* **Exercise objective**: Using the material below, copy every line where "minus" appears.

* **Records shown**:

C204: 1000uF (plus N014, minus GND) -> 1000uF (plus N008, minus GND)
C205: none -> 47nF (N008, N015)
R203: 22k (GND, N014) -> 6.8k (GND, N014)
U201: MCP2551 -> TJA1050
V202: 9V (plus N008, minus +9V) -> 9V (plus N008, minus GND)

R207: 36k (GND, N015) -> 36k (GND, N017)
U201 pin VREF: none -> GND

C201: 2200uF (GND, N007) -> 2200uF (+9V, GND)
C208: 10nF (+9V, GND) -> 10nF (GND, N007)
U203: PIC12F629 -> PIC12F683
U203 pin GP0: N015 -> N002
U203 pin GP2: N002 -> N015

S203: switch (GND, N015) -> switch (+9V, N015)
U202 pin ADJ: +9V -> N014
==
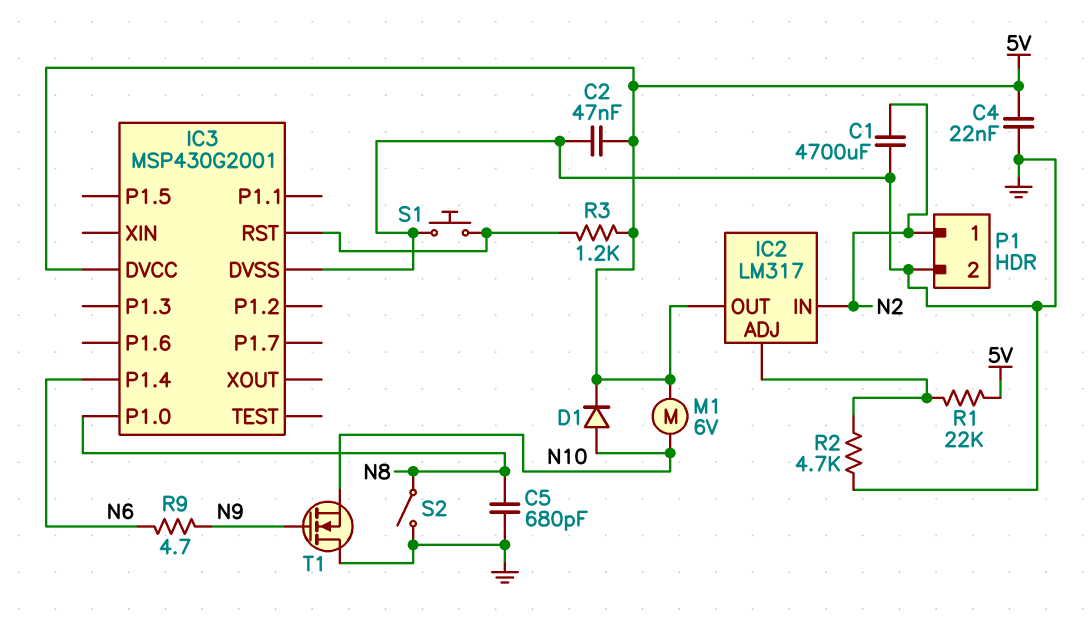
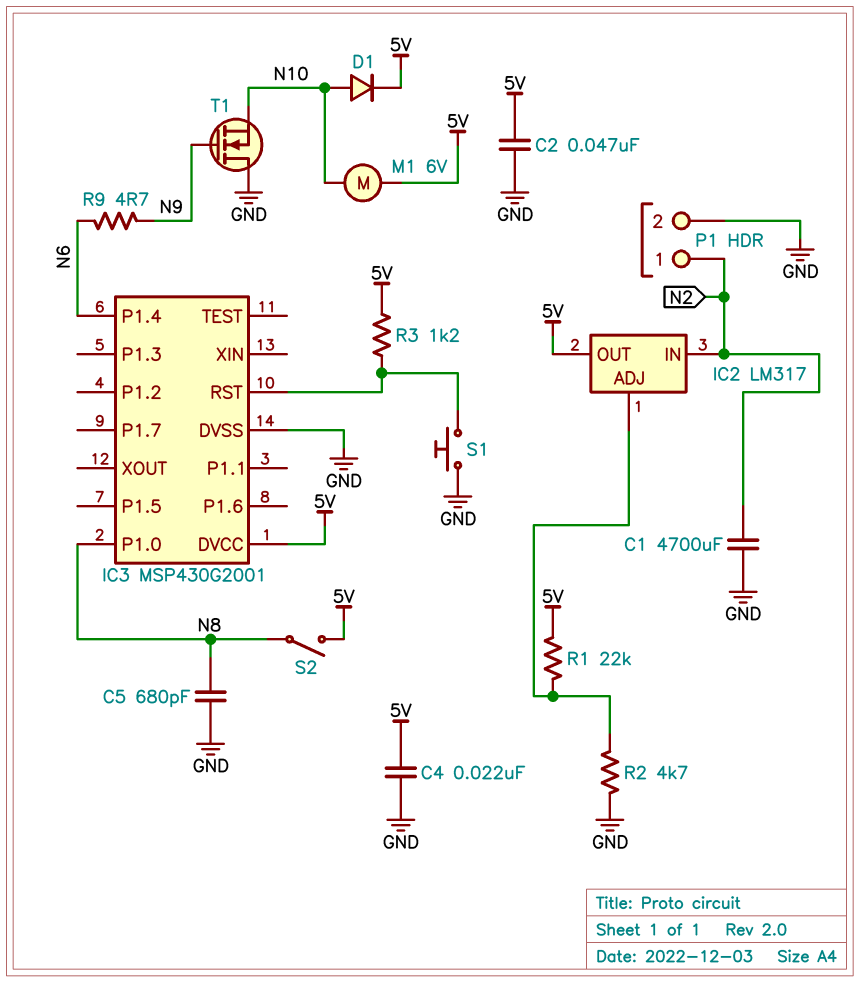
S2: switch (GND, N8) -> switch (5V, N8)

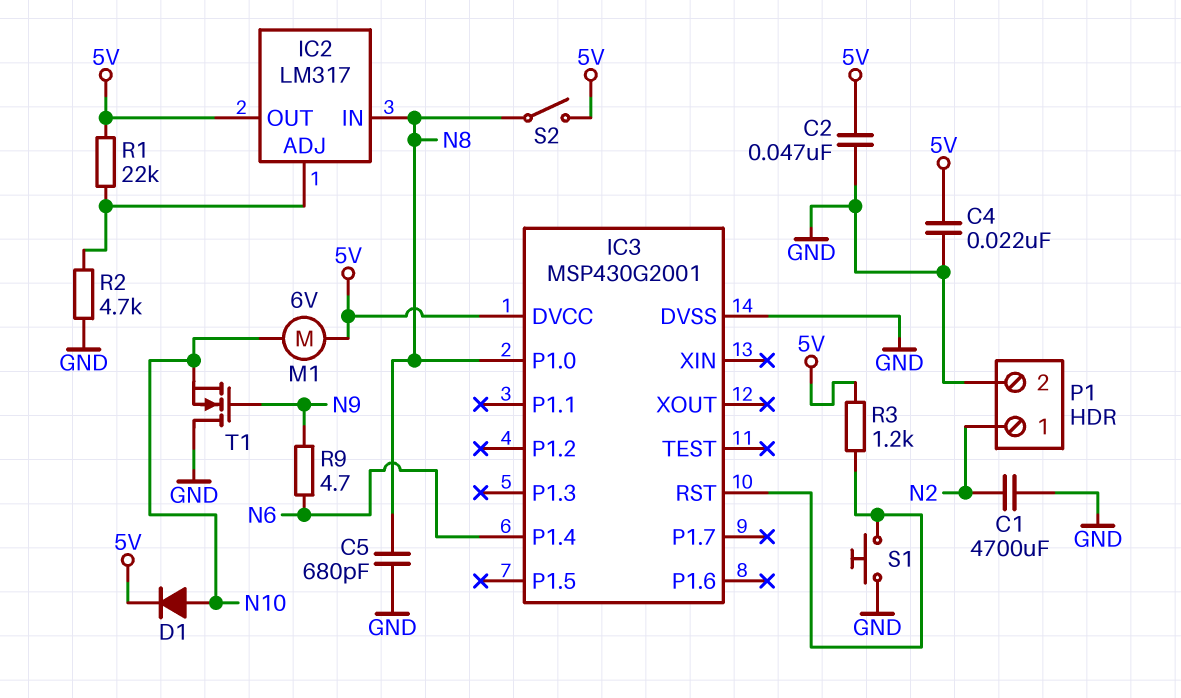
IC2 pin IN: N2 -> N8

* **Answer section**:
C204: 1000uF (plus N014, minus GND) -> 1000uF (plus N008, minus GND)
V202: 9V (plus N008, minus +9V) -> 9V (plus N008, minus GND)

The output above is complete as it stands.